Work required
Copy out the listing in full, exactly as written, but not its pictures.

Source records
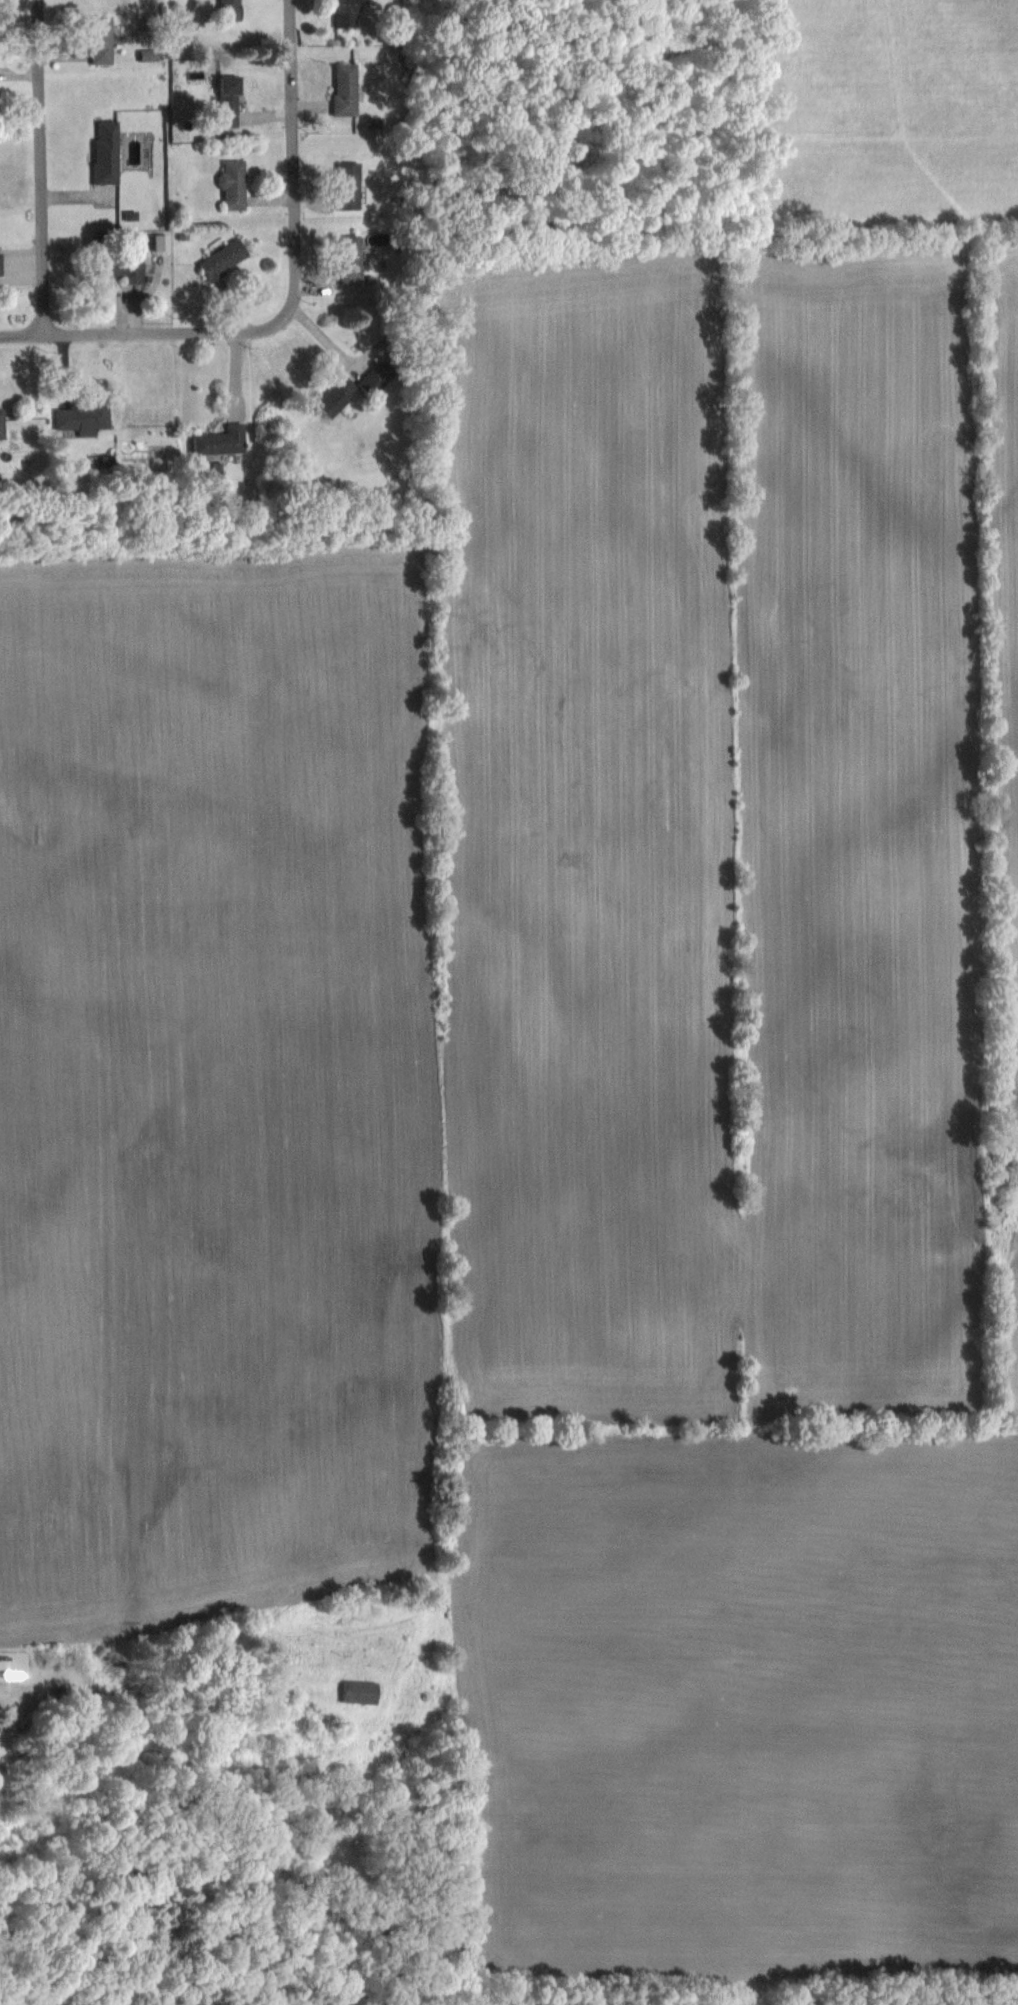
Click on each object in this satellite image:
building: (229, 9)
building: (344, 13)
building: (101, 39)
building: (344, 89)
building: (228, 100)
building: (105, 151)
road: (296, 161)
road: (40, 166)
building: (232, 183)
building: (347, 185)
building: (222, 260)
building: (349, 260)
building: (121, 265)
building: (0, 267)
road: (141, 330)
building: (376, 378)
building: (334, 396)
building: (82, 419)
building: (2, 424)
building: (221, 441)
crop: (578, 1043)
building: (359, 1691)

Solution
Click on each object in this satellite image:
building: (229, 9)
building: (344, 13)
building: (101, 39)
building: (344, 89)
building: (228, 100)
building: (105, 151)
road: (296, 161)
road: (40, 166)
building: (232, 183)
building: (347, 185)
building: (222, 260)
building: (349, 260)
building: (121, 265)
building: (0, 267)
road: (141, 330)
building: (376, 378)
building: (334, 396)
building: (82, 419)
building: (2, 424)
building: (221, 441)
crop: (578, 1043)
building: (359, 1691)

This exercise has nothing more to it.